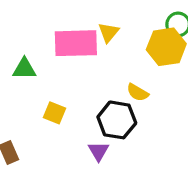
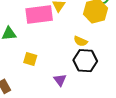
black hexagon: (117, 120) -> (85, 61), moved

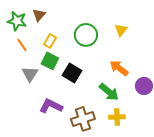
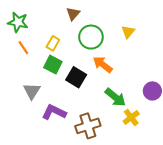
brown triangle: (39, 15) -> (73, 14), moved
orange arrow: (119, 68) -> (103, 65), moved
gray triangle: (30, 74) -> (32, 91), moved
yellow cross: (117, 117) -> (131, 117), moved, turned -35

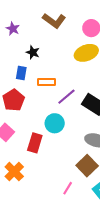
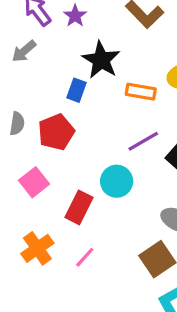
black star: (33, 52) -> (101, 60), size x1.6
orange rectangle: (47, 82) -> (141, 92), moved
pink line: (68, 188) -> (85, 257), moved

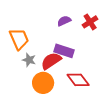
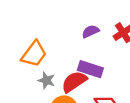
orange trapezoid: (19, 39) -> (34, 54), turned 60

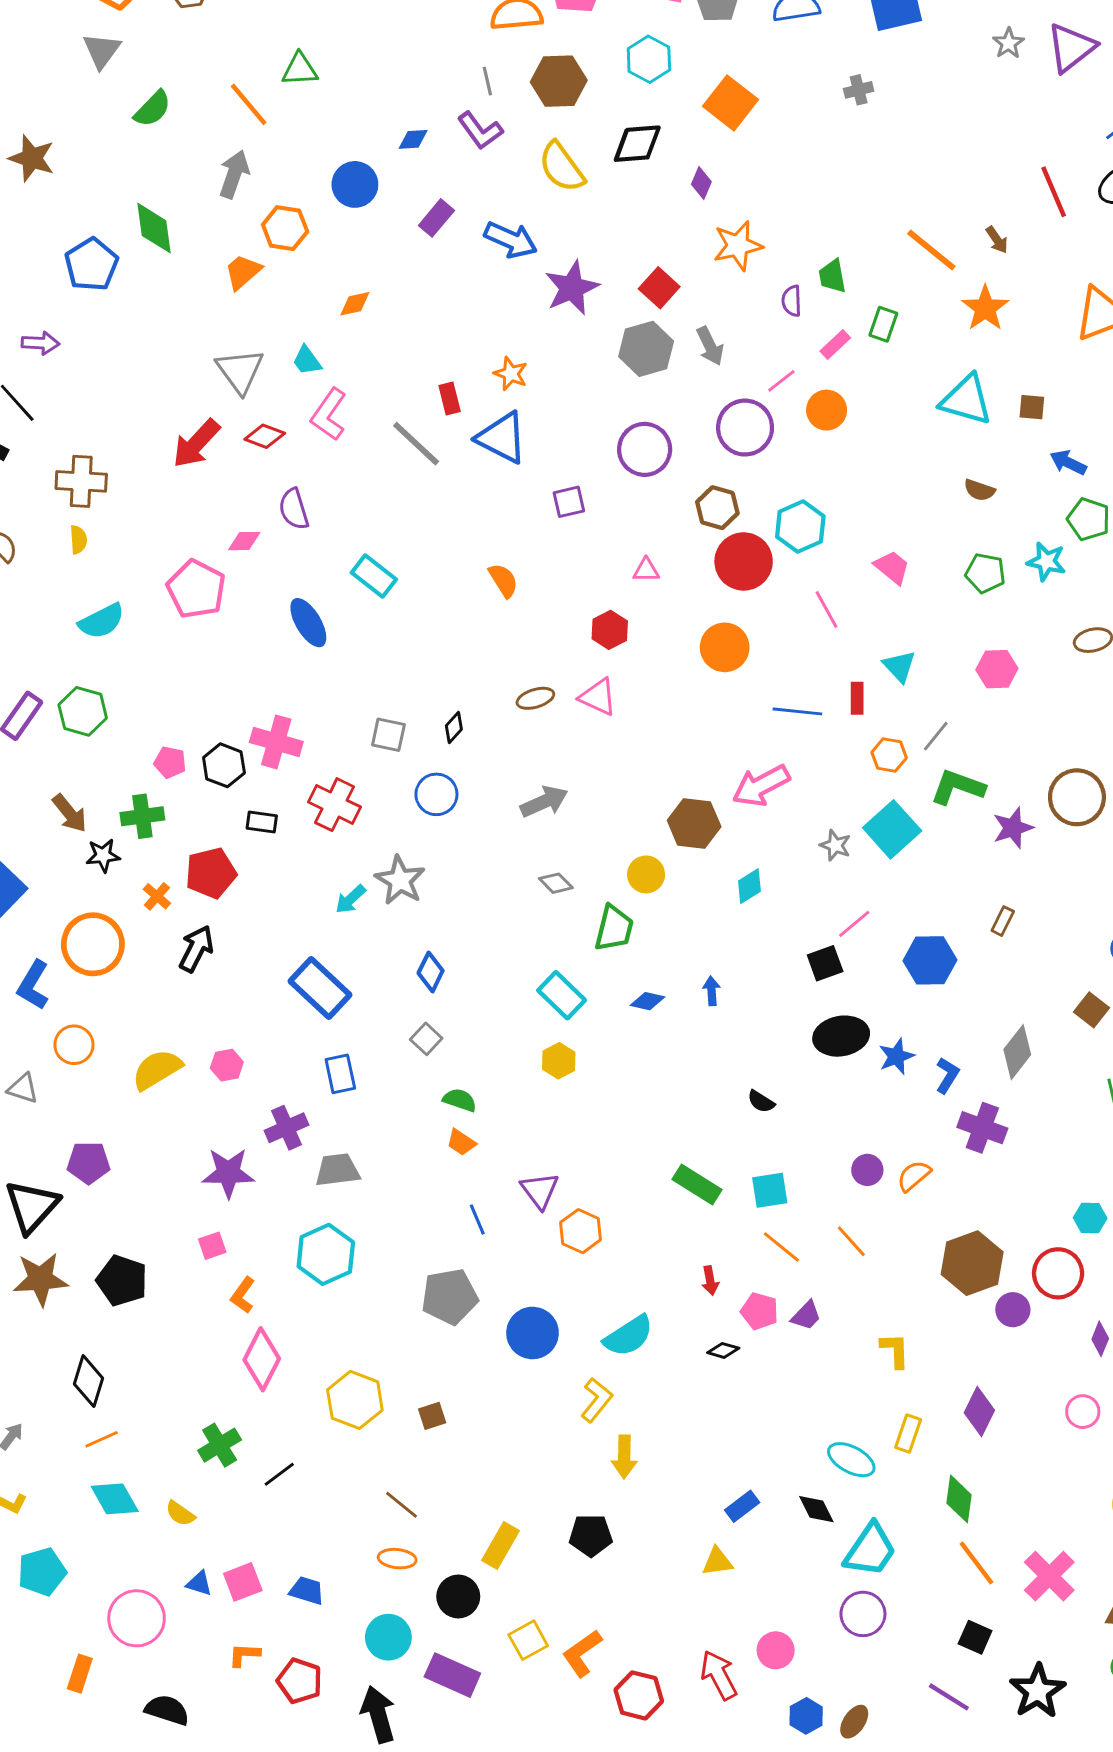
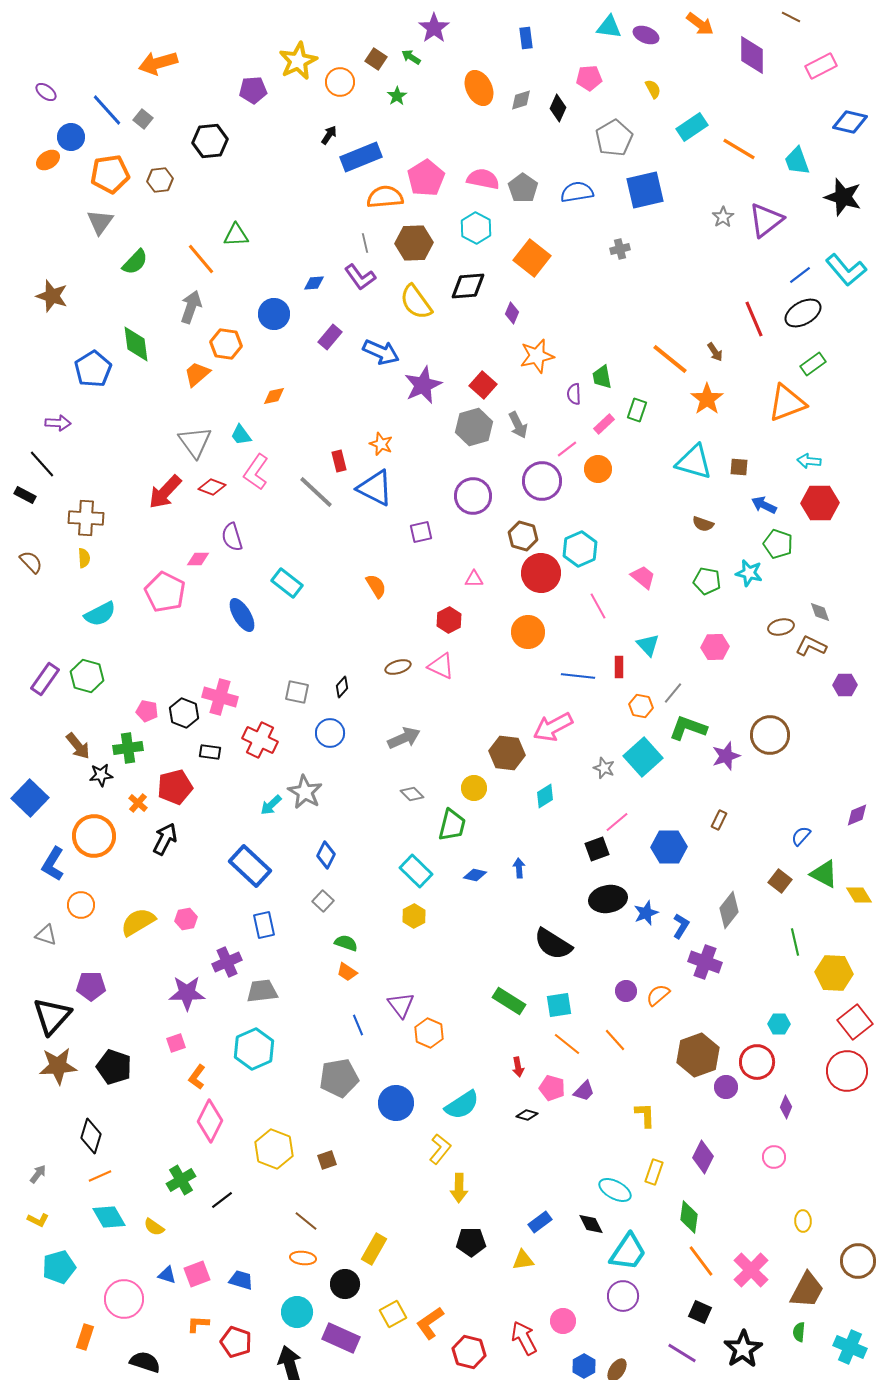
black semicircle: (761, 1102) -> (553, 944), size x2.0
black pentagon: (591, 1535) -> (471, 1242), moved

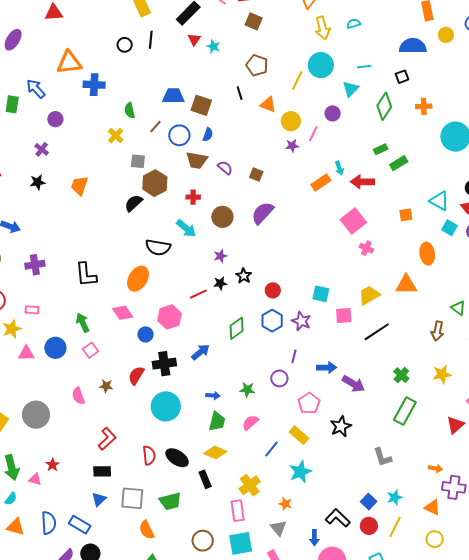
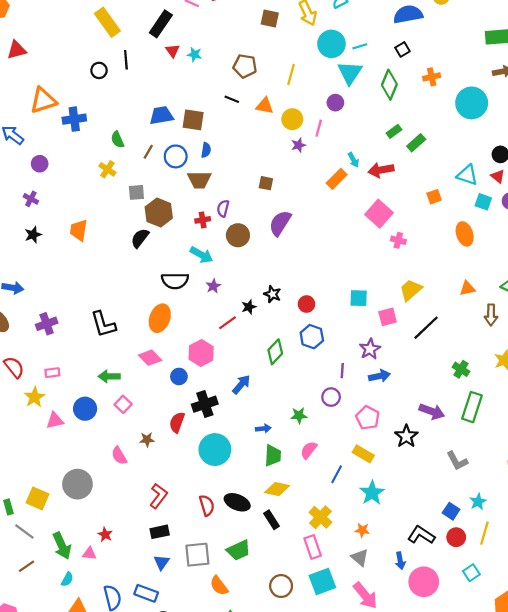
brown square: (254, 21) -> (270, 18), moved
cyan circle: (321, 65) -> (331, 44), moved
cyan triangle: (351, 89) -> (350, 73), size x1.4
black line: (240, 93) -> (232, 99), turned -40
purple semicircle: (225, 168) -> (223, 208), moved, turned -105
purple star: (220, 256) -> (213, 286), moved
orange triangle: (406, 285) -> (467, 288), moved, size x0.7
purple star: (301, 321) -> (370, 349), moved, turned 30
green arrow: (83, 323) -> (109, 376), turned -54
purple arrow: (353, 384) -> (432, 411), moved

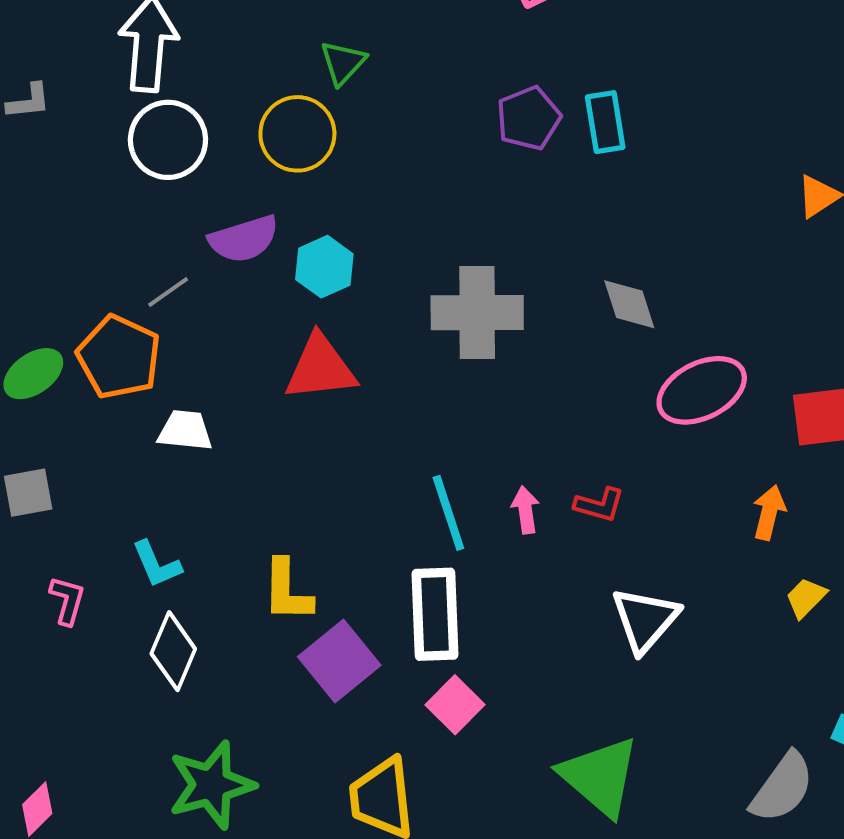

★ ★ ★

Work to complete
Return the stretch of data that begins with the line showing "black star: (33, 52) -> (101, 60), size x1.6" and goes on through the line showing "black semicircle: (761, 1102)", exactly, with pictures removed.

Answer for the task
black star: (33, 52) -> (101, 60), size x1.6
orange rectangle: (47, 82) -> (141, 92), moved
pink line: (68, 188) -> (85, 257), moved

orange trapezoid: (19, 39) -> (34, 54), turned 60

black semicircle: (761, 1102) -> (553, 944), size x2.0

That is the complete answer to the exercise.